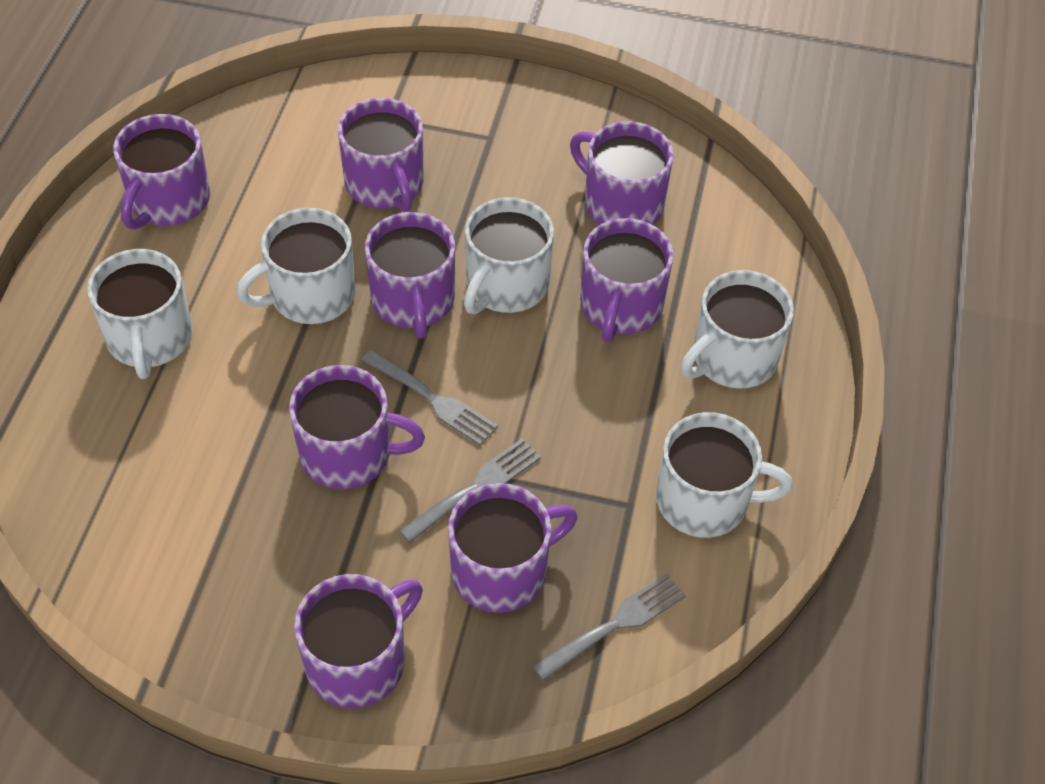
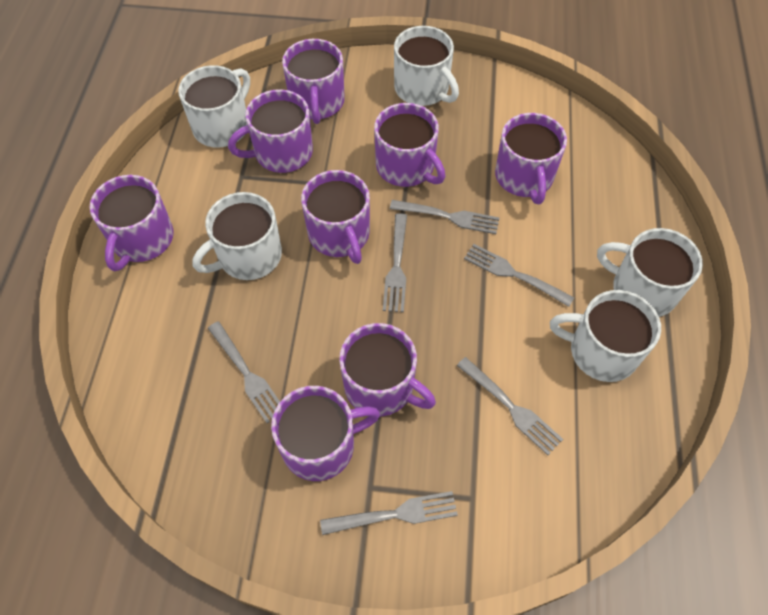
grey fork: 3 -> 6

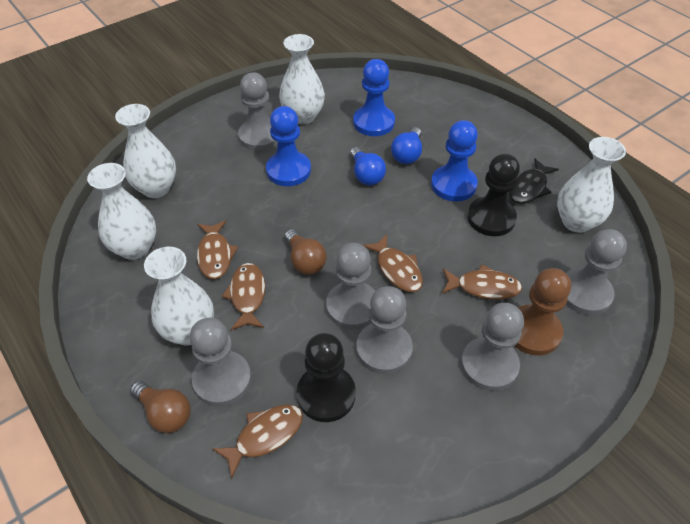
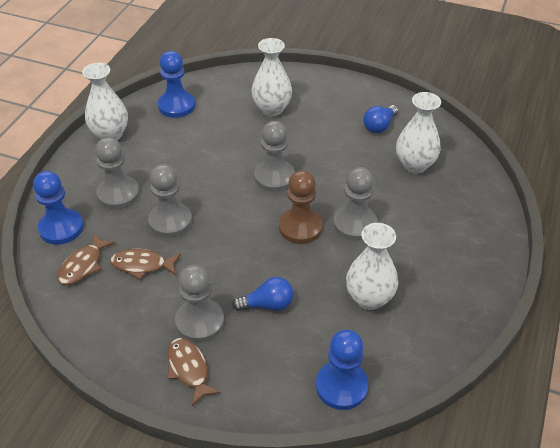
black fish: 1 -> 0
black pawn: 2 -> 0
brown fish: 5 -> 3
brown light bulb: 2 -> 0
grey pawn: 6 -> 5
white vase: 5 -> 4

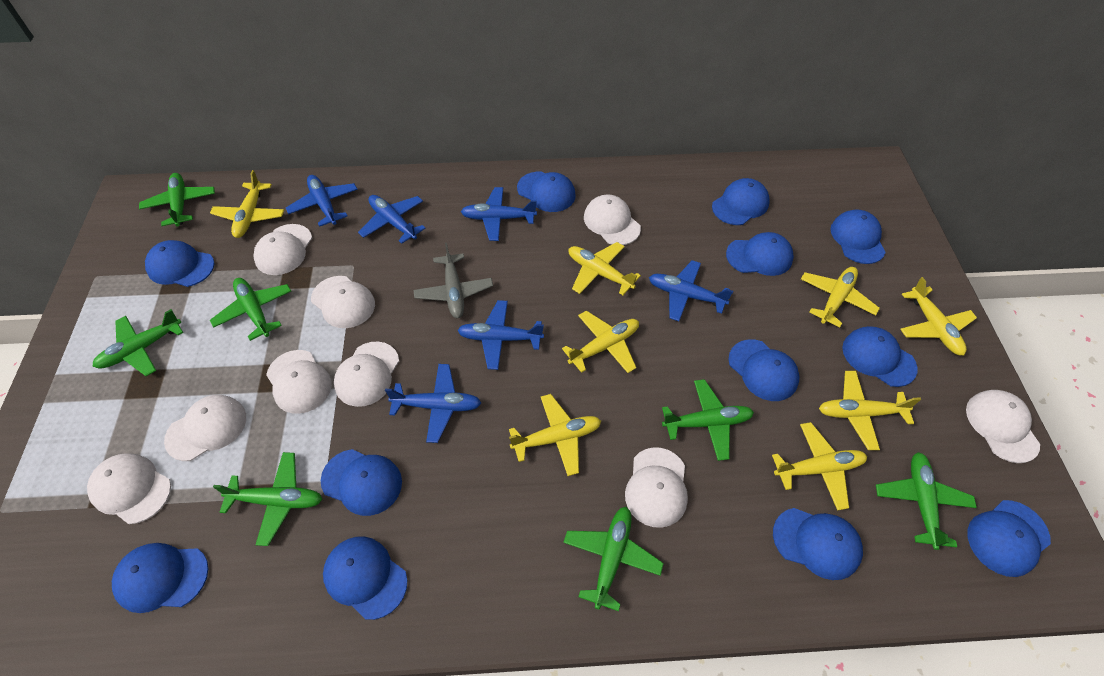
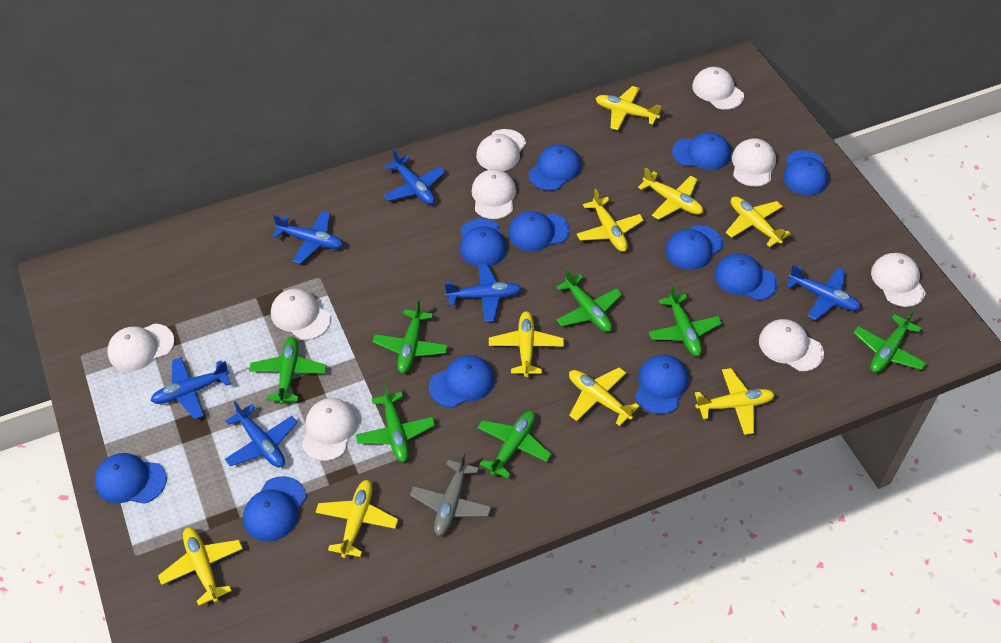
blue cap: 12 -> 11
yellow plane: 8 -> 9

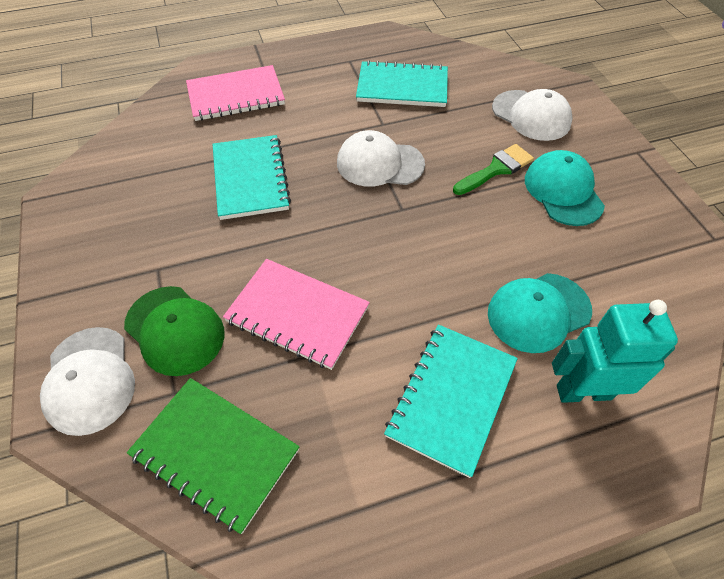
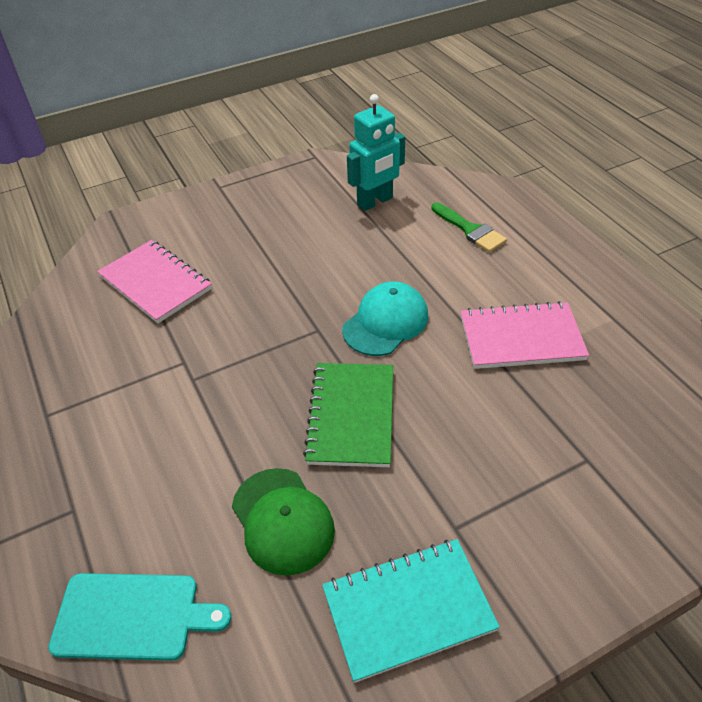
turquoise cap: 2 -> 1
turquoise cutting board: 0 -> 1
turquoise notebook: 3 -> 1
white cap: 3 -> 0

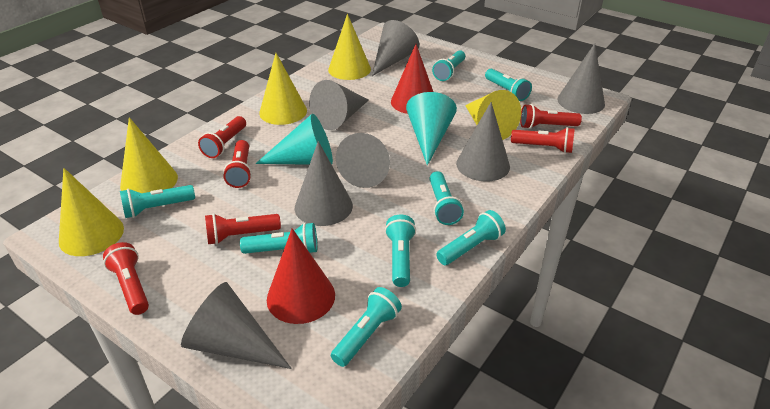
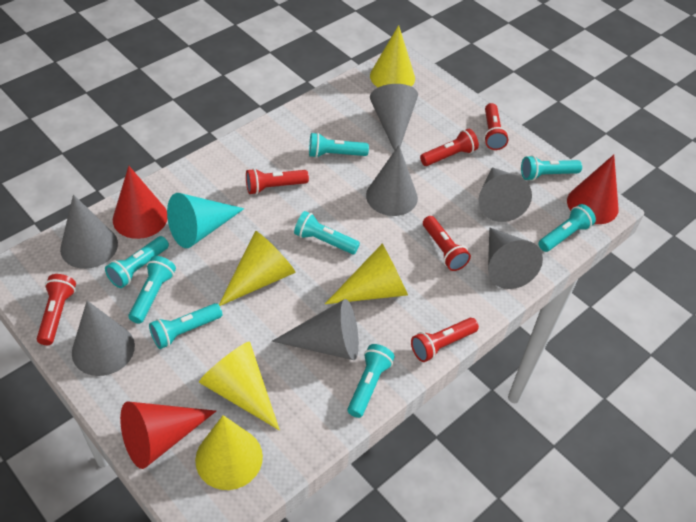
red cone: 2 -> 3
turquoise cone: 2 -> 1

++++++++++

__Goal of the exercise__. Please transcribe the lines from the one containing "turquoise notebook: 3 -> 1" to the last line of the listing, both included, exactly and with nothing added, leaving every picture out.

__Output of the exercise__.
turquoise notebook: 3 -> 1
white cap: 3 -> 0

red cone: 2 -> 3
turquoise cone: 2 -> 1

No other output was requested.